Data shown section start

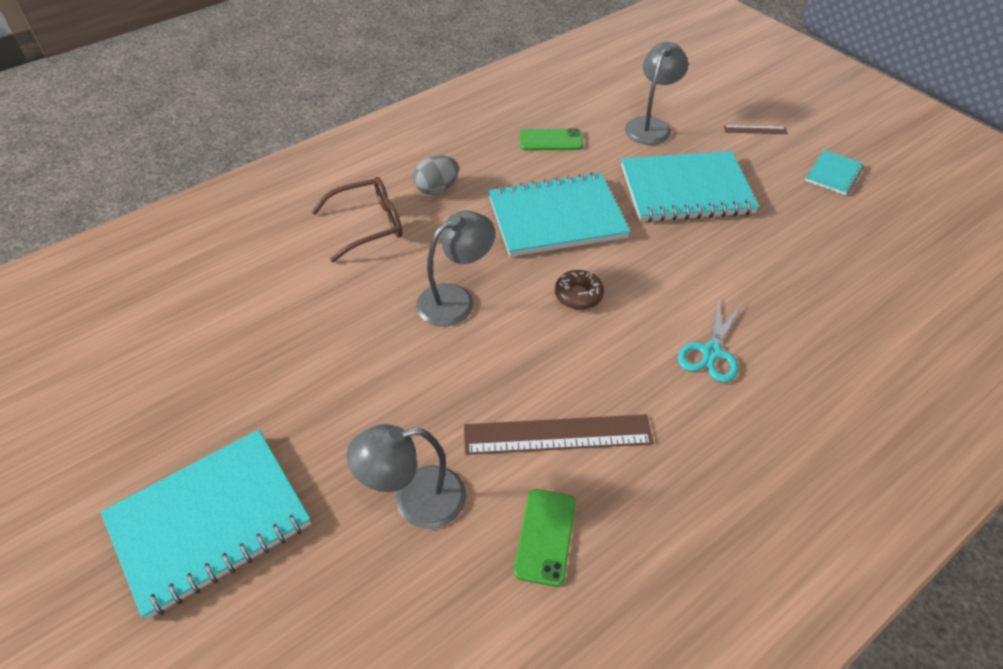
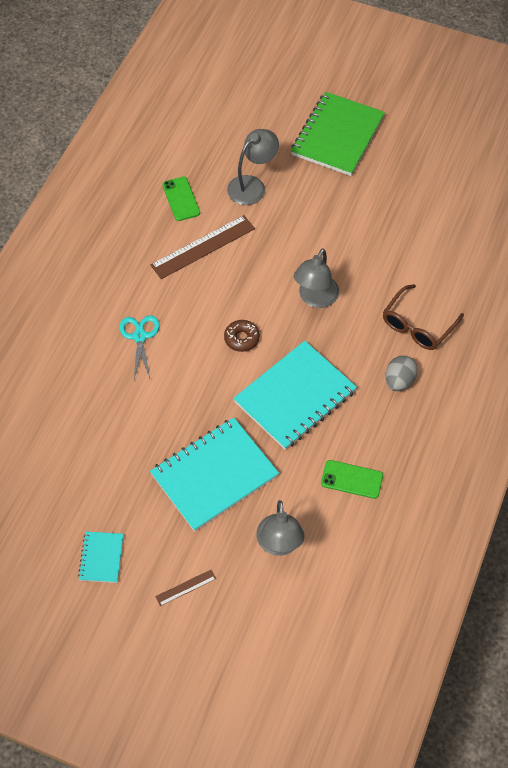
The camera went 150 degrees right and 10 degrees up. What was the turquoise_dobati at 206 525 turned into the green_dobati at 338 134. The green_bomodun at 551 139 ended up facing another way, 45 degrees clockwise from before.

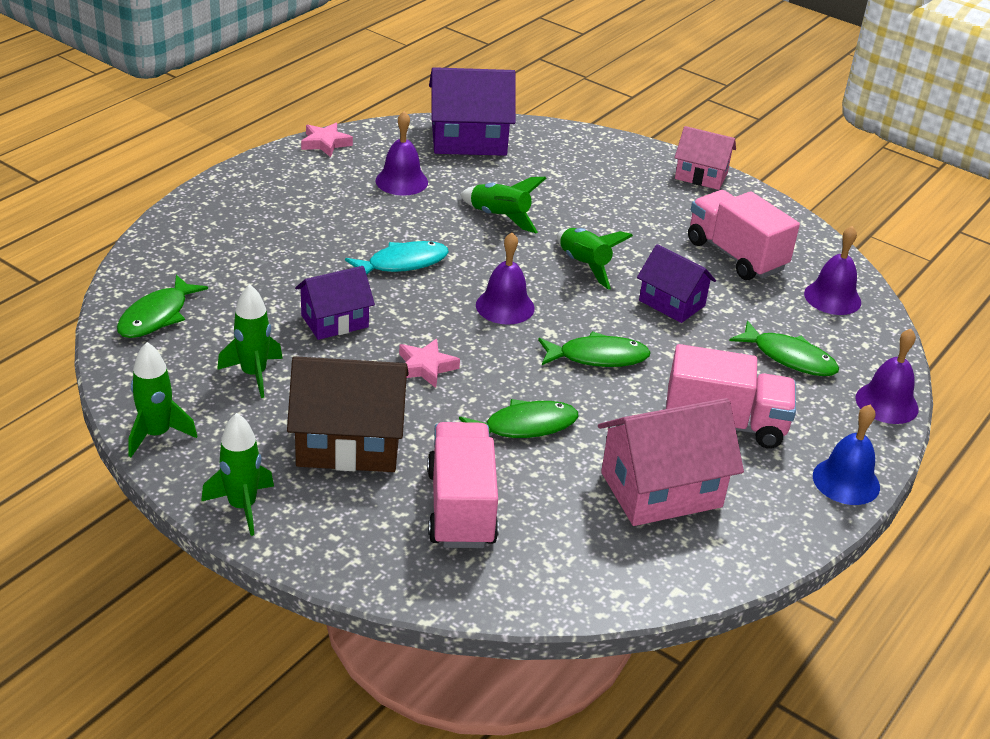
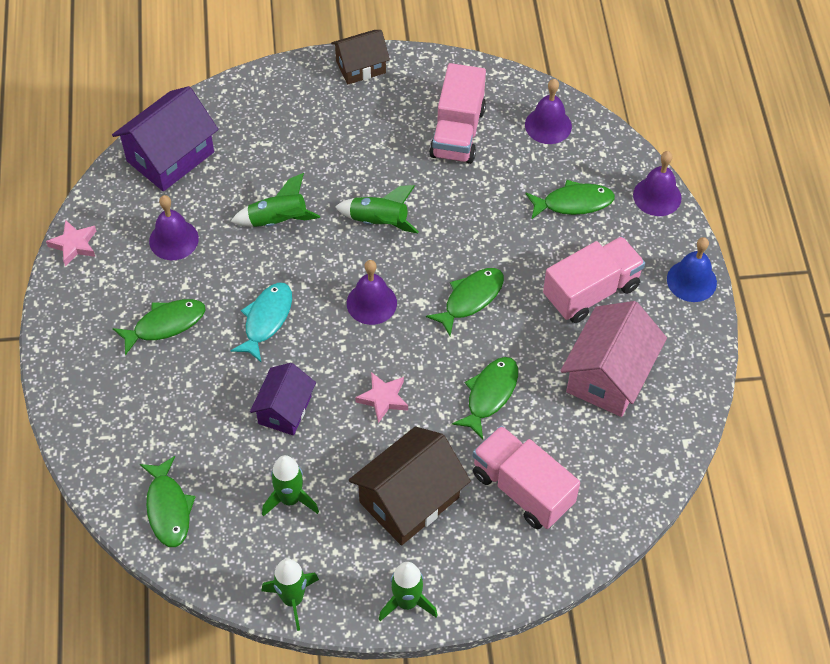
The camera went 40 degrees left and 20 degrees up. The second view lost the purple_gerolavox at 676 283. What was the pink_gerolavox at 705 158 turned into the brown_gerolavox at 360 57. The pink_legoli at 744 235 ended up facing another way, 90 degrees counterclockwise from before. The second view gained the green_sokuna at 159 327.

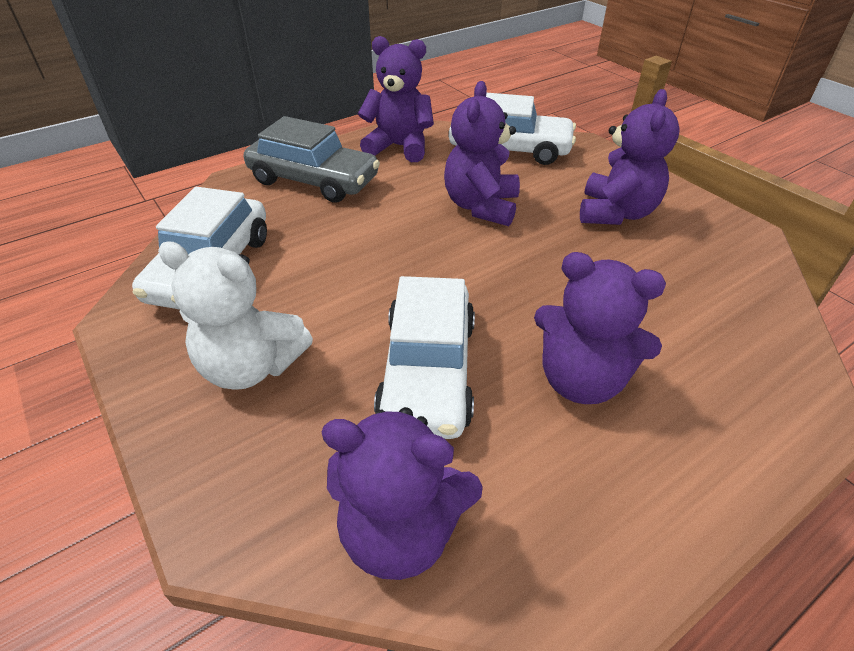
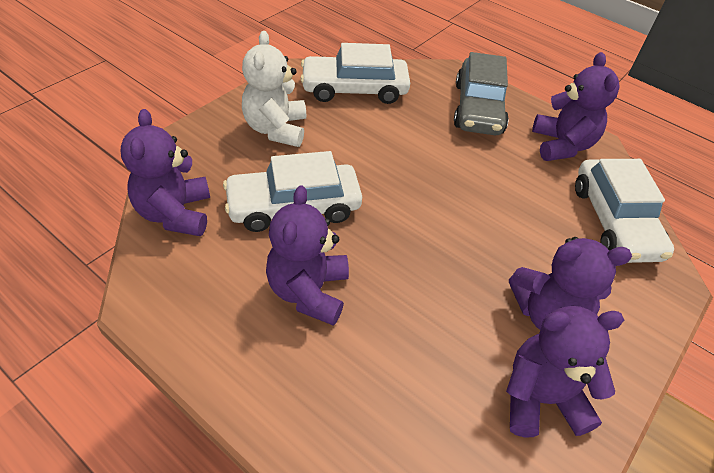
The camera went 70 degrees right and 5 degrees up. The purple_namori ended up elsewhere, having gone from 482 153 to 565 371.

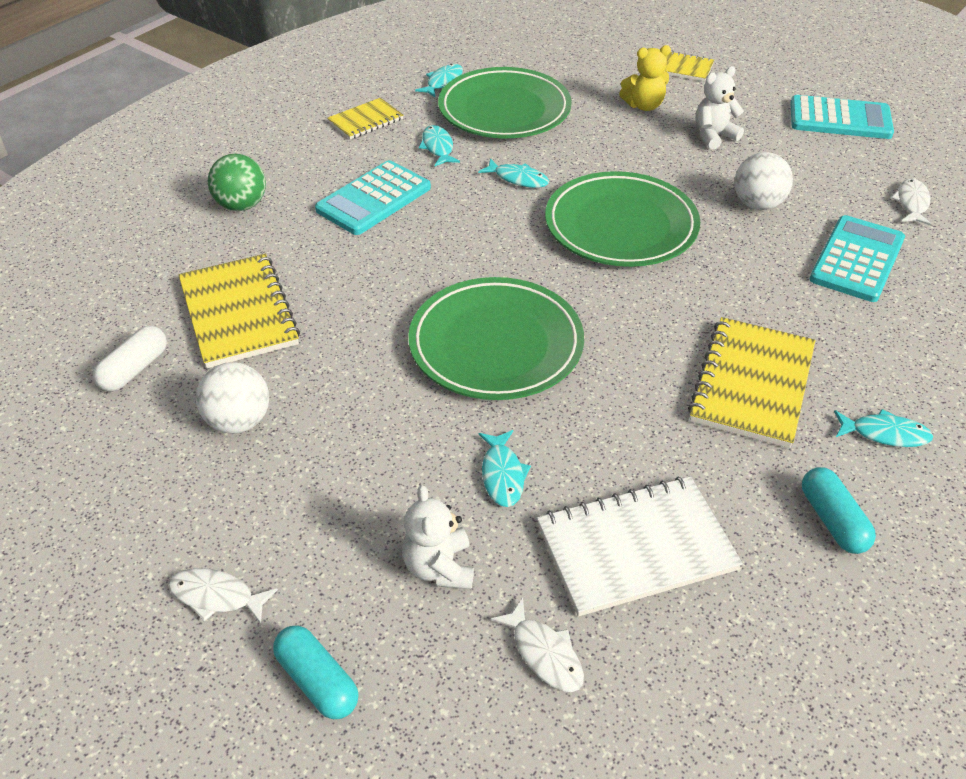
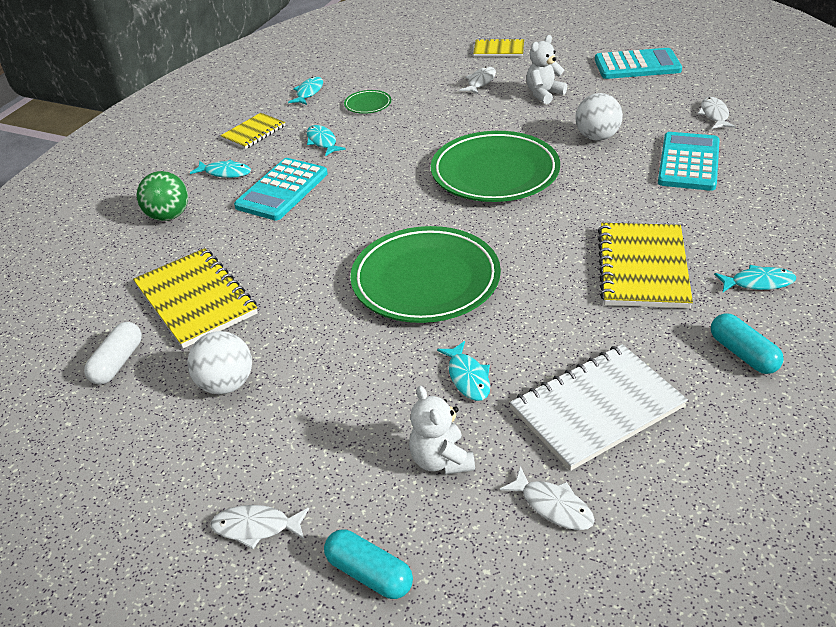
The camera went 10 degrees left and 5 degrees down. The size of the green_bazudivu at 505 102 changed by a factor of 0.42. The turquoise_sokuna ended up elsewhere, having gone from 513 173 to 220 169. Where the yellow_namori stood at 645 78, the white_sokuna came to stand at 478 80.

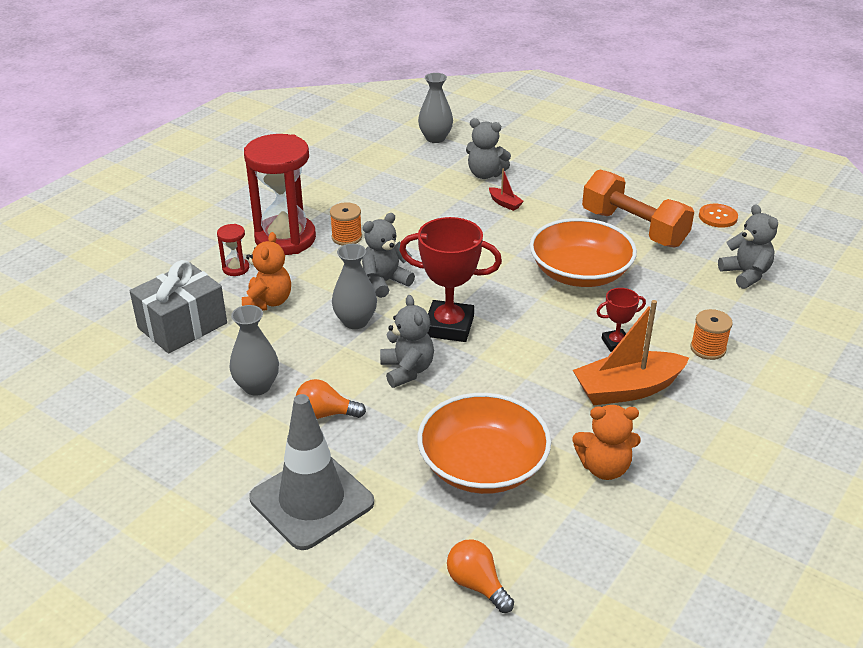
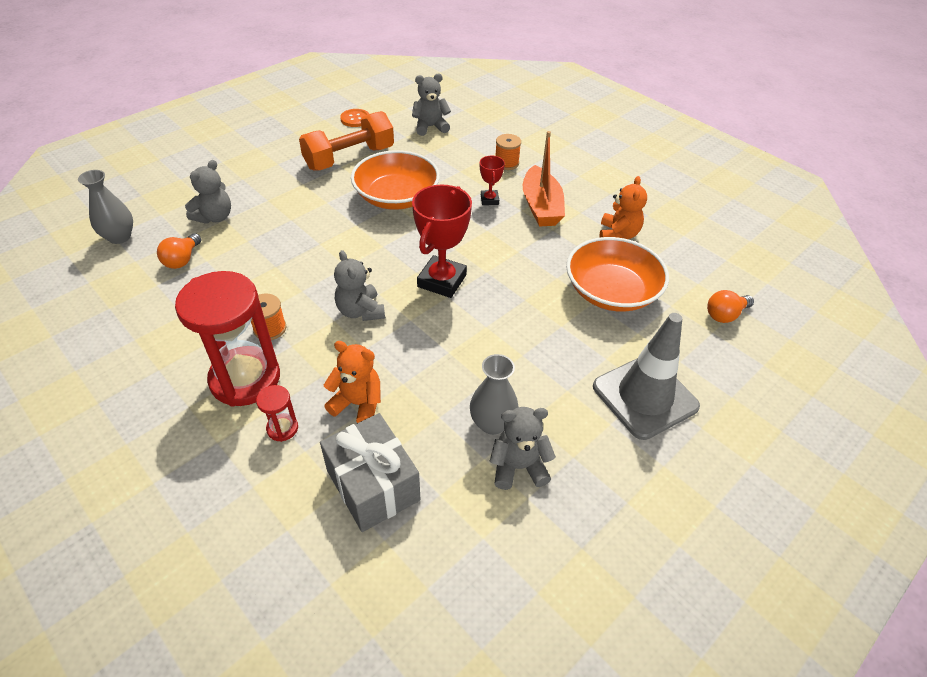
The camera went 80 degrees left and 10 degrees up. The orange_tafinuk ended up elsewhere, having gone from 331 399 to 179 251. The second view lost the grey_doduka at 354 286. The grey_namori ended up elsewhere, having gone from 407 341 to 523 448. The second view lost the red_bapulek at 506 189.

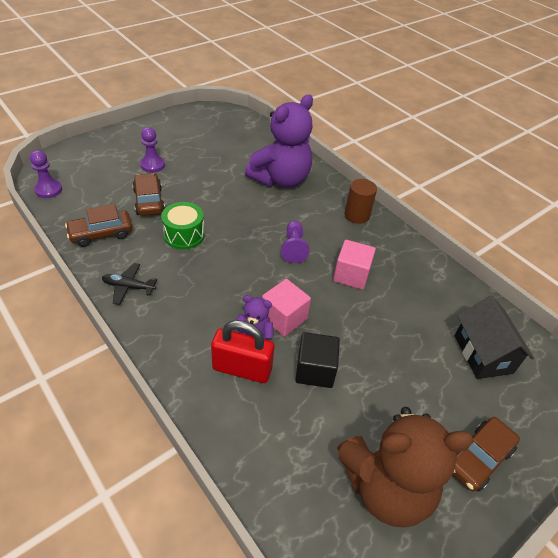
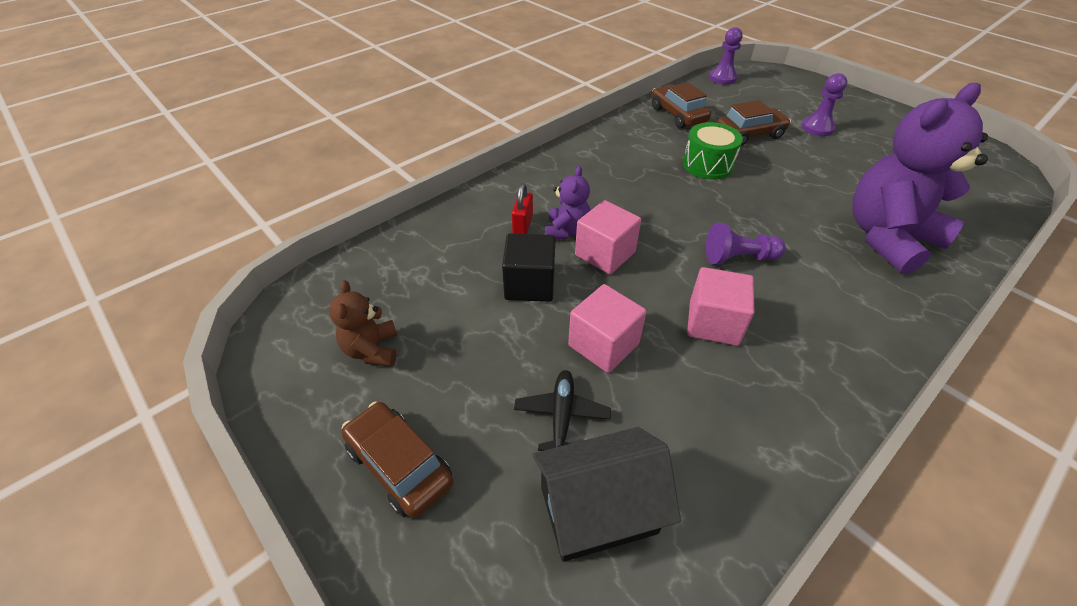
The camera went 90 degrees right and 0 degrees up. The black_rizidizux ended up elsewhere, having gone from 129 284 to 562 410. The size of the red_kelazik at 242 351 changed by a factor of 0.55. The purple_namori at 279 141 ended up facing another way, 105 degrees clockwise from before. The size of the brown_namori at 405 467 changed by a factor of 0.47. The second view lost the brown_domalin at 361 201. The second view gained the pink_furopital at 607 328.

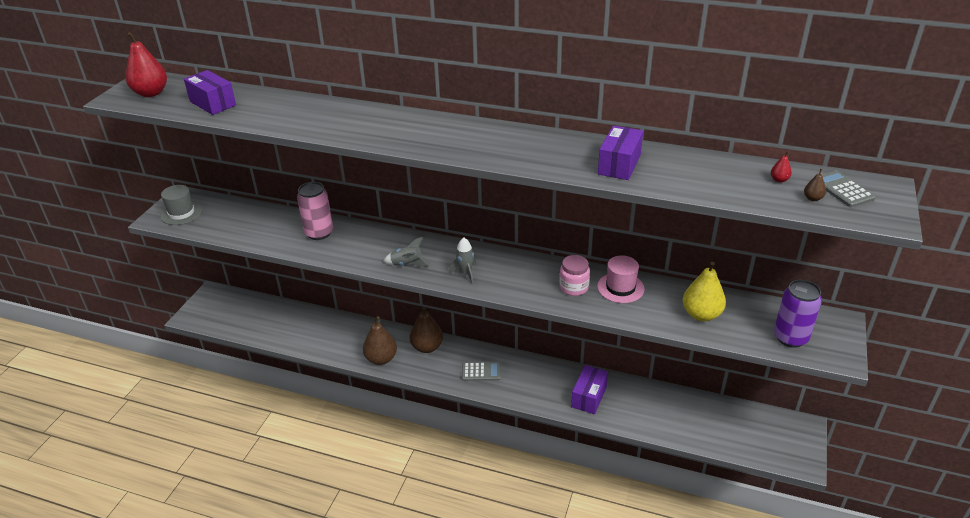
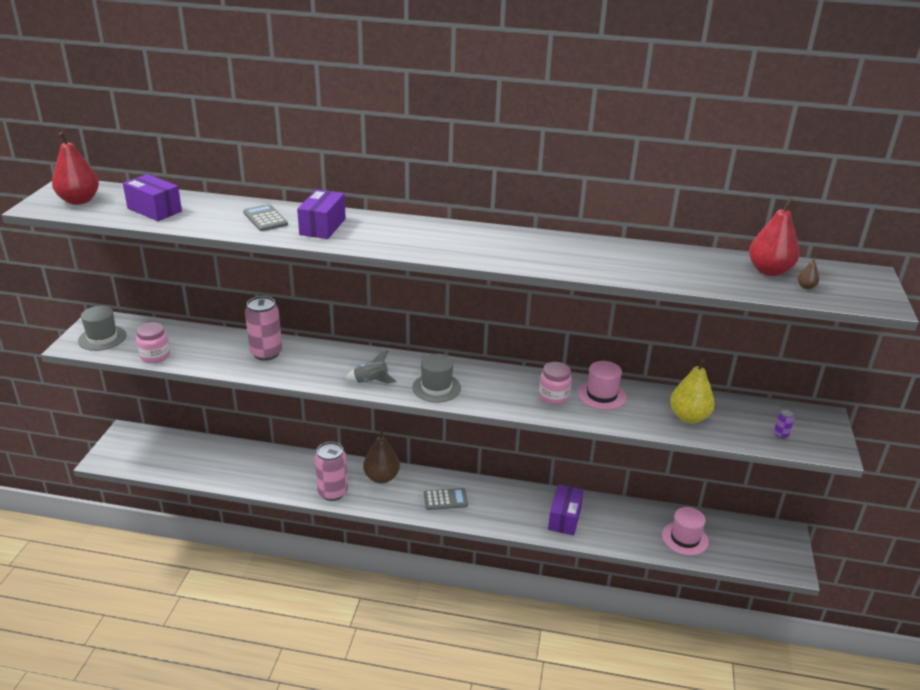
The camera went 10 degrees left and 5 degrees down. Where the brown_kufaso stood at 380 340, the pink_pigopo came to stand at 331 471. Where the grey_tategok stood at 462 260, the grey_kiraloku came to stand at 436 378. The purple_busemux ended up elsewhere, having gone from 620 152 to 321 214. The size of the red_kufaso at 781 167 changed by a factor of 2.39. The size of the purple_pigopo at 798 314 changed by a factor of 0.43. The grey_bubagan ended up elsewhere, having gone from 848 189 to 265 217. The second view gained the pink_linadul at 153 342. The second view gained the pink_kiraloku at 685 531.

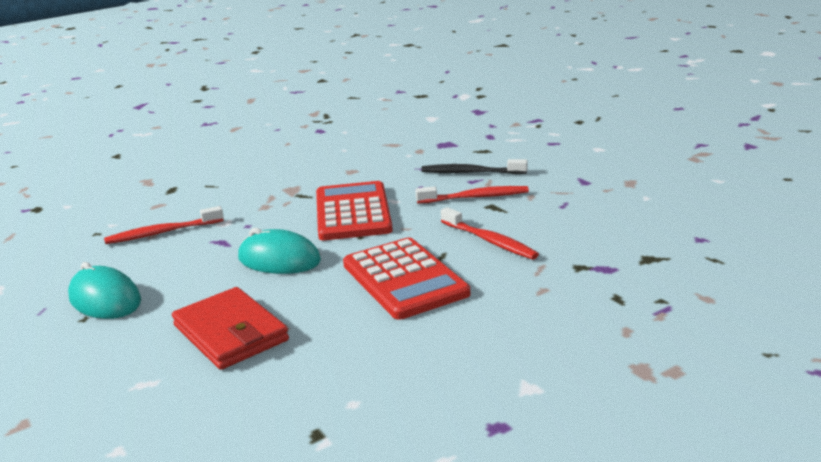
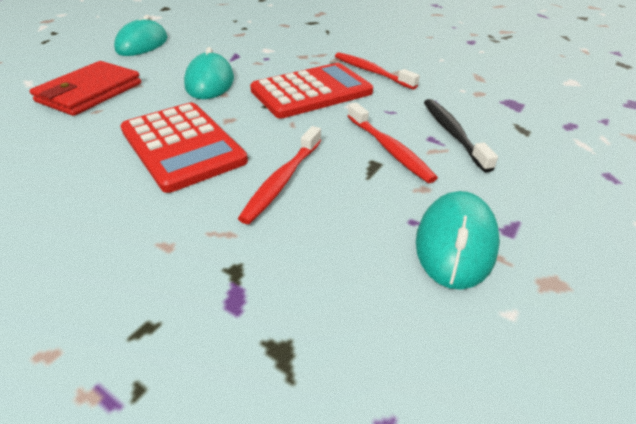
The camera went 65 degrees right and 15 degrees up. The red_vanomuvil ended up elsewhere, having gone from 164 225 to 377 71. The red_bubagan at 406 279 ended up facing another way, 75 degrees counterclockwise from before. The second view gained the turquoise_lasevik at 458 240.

Data shown section end

__How to complete this task__
Would you retype every line shown above exactly, leaving the pictures aside?

__Solution__
The camera went 150 degrees right and 10 degrees up. What was the turquoise_dobati at 206 525 turned into the green_dobati at 338 134. The green_bomodun at 551 139 ended up facing another way, 45 degrees clockwise from before.

The camera went 40 degrees left and 20 degrees up. The second view lost the purple_gerolavox at 676 283. What was the pink_gerolavox at 705 158 turned into the brown_gerolavox at 360 57. The pink_legoli at 744 235 ended up facing another way, 90 degrees counterclockwise from before. The second view gained the green_sokuna at 159 327.

The camera went 70 degrees right and 5 degrees up. The purple_namori ended up elsewhere, having gone from 482 153 to 565 371.

The camera went 10 degrees left and 5 degrees down. The size of the green_bazudivu at 505 102 changed by a factor of 0.42. The turquoise_sokuna ended up elsewhere, having gone from 513 173 to 220 169. Where the yellow_namori stood at 645 78, the white_sokuna came to stand at 478 80.

The camera went 80 degrees left and 10 degrees up. The orange_tafinuk ended up elsewhere, having gone from 331 399 to 179 251. The second view lost the grey_doduka at 354 286. The grey_namori ended up elsewhere, having gone from 407 341 to 523 448. The second view lost the red_bapulek at 506 189.

The camera went 90 degrees right and 0 degrees up. The black_rizidizux ended up elsewhere, having gone from 129 284 to 562 410. The size of the red_kelazik at 242 351 changed by a factor of 0.55. The purple_namori at 279 141 ended up facing another way, 105 degrees clockwise from before. The size of the brown_namori at 405 467 changed by a factor of 0.47. The second view lost the brown_domalin at 361 201. The second view gained the pink_furopital at 607 328.

The camera went 10 degrees left and 5 degrees down. Where the brown_kufaso stood at 380 340, the pink_pigopo came to stand at 331 471. Where the grey_tategok stood at 462 260, the grey_kiraloku came to stand at 436 378. The purple_busemux ended up elsewhere, having gone from 620 152 to 321 214. The size of the red_kufaso at 781 167 changed by a factor of 2.39. The size of the purple_pigopo at 798 314 changed by a factor of 0.43. The grey_bubagan ended up elsewhere, having gone from 848 189 to 265 217. The second view gained the pink_linadul at 153 342. The second view gained the pink_kiraloku at 685 531.

The camera went 65 degrees right and 15 degrees up. The red_vanomuvil ended up elsewhere, having gone from 164 225 to 377 71. The red_bubagan at 406 279 ended up facing another way, 75 degrees counterclockwise from before. The second view gained the turquoise_lasevik at 458 240.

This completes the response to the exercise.